**WHAT THIS TASK INVOLVES**
Working from the records below, repeat exactly the lines starting at the line that contains "black line: rotated" and ending at the line that contains "cyan circle at", inclusive.
##### EXTRACTED DATA
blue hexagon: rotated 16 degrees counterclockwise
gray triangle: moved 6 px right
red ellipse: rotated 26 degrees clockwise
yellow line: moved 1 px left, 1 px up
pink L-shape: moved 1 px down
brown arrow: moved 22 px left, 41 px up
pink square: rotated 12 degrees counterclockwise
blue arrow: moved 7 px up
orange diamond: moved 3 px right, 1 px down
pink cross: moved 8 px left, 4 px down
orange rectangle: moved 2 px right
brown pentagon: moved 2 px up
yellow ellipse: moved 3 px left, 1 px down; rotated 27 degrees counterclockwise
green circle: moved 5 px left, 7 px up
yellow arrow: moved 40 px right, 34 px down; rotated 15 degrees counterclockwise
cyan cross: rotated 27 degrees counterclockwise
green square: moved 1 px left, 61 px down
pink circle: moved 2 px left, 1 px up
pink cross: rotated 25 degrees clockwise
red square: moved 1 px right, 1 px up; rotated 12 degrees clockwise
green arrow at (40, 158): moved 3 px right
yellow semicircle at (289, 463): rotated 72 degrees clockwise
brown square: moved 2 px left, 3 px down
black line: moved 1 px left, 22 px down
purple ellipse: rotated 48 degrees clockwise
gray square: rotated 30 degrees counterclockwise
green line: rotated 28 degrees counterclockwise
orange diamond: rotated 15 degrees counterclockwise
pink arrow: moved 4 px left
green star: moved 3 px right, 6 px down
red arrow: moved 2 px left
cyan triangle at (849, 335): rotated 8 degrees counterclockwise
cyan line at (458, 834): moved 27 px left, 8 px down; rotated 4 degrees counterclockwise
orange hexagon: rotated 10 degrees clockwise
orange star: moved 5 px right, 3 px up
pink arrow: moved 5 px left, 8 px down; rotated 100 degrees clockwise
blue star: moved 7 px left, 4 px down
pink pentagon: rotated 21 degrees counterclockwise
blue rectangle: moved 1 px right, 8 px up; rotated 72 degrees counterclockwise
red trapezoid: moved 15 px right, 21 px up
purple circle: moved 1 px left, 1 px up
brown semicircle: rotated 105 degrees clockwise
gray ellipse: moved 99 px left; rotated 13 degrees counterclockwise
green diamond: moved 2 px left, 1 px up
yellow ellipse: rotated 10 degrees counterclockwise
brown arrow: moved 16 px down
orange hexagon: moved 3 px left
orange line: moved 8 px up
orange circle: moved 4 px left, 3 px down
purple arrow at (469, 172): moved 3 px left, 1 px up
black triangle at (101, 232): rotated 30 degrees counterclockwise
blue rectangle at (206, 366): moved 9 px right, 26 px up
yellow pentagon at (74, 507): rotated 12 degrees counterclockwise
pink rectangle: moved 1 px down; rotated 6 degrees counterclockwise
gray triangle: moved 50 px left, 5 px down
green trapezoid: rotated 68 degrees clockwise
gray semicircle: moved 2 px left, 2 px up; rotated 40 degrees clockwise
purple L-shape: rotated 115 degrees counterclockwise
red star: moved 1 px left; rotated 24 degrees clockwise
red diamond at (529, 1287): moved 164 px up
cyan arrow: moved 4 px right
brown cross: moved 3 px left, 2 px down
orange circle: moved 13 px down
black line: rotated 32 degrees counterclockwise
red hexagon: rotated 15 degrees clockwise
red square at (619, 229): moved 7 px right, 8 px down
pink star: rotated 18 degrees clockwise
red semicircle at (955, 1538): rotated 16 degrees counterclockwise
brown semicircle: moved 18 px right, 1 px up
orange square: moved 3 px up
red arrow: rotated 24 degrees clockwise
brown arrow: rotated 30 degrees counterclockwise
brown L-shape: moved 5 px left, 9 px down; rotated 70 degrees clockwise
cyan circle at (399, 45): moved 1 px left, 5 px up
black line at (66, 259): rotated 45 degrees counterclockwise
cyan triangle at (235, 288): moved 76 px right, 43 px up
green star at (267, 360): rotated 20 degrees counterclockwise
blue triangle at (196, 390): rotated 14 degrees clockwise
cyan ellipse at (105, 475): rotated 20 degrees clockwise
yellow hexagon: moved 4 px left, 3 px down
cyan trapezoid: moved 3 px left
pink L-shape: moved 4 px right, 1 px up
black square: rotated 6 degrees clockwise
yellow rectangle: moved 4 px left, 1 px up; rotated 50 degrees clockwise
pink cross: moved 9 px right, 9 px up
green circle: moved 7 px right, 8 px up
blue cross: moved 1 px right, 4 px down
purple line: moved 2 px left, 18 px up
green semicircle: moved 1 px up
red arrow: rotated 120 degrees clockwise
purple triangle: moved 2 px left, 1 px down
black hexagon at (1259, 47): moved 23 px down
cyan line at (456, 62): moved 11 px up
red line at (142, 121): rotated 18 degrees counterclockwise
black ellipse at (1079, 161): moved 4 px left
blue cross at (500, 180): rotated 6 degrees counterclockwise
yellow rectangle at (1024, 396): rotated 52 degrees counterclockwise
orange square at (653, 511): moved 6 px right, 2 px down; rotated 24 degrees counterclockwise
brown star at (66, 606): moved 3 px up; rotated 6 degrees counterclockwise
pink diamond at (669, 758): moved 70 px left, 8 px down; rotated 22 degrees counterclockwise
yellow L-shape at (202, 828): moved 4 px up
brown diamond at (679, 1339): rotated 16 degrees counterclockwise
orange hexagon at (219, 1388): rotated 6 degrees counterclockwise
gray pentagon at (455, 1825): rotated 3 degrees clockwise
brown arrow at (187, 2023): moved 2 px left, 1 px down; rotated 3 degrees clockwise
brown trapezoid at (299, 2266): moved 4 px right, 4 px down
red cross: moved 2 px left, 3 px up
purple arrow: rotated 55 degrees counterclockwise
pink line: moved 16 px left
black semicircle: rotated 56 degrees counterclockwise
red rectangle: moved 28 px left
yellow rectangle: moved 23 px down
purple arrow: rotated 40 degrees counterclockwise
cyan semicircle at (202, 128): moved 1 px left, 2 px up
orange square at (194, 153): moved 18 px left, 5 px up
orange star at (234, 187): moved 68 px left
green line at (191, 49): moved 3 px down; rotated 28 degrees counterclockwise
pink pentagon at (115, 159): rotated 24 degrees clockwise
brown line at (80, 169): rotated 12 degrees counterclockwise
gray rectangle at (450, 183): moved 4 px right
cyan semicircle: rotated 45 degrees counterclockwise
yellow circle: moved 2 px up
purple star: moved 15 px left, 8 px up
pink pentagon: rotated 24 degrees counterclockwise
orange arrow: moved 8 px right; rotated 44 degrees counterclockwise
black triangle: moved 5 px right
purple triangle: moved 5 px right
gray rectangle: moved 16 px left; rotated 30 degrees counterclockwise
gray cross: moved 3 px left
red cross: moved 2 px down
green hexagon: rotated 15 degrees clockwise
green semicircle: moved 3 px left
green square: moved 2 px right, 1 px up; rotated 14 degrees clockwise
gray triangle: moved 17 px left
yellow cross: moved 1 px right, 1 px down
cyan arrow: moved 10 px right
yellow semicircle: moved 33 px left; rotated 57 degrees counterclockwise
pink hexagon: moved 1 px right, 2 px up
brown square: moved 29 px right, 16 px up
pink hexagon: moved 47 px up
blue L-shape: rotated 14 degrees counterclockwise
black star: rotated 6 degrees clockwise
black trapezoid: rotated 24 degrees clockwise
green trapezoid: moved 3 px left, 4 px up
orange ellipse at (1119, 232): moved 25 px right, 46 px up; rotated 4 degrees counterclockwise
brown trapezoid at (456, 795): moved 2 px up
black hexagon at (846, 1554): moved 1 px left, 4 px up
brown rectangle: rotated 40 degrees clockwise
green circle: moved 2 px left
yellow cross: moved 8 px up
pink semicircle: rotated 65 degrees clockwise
##########
**EXERCISE SOLUTION**
black line: rotated 32 degrees counterclockwise
red hexagon: rotated 15 degrees clockwise
red square at (619, 229): moved 7 px right, 8 px down
pink star: rotated 18 degrees clockwise
red semicircle at (955, 1538): rotated 16 degrees counterclockwise
brown semicircle: moved 18 px right, 1 px up
orange square: moved 3 px up
red arrow: rotated 24 degrees clockwise
brown arrow: rotated 30 degrees counterclockwise
brown L-shape: moved 5 px left, 9 px down; rotated 70 degrees clockwise
cyan circle at (399, 45): moved 1 px left, 5 px up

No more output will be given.